→ Problem statement: Show each line of the entries below in which the word "degrees" appears.

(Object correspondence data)
○ ○ ○ ○ ○ ○ ○

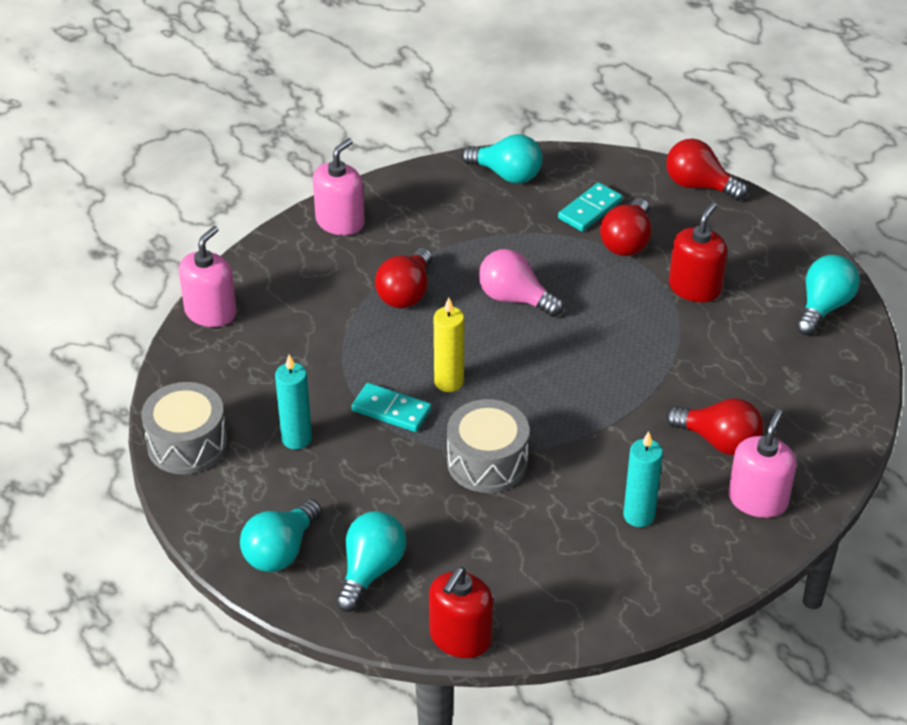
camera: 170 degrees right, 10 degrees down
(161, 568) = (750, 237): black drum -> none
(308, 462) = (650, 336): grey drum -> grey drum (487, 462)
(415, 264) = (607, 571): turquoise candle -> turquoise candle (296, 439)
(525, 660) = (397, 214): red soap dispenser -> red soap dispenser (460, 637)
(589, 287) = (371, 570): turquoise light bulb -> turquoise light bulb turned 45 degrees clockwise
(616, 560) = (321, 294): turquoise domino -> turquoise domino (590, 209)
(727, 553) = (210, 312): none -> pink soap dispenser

○ ○ ○ ○ ○ ○ ○

→ Solution to this exercise:
camera: 170 degrees right, 10 degrees down
(589, 287) = (371, 570): turquoise light bulb -> turquoise light bulb turned 45 degrees clockwise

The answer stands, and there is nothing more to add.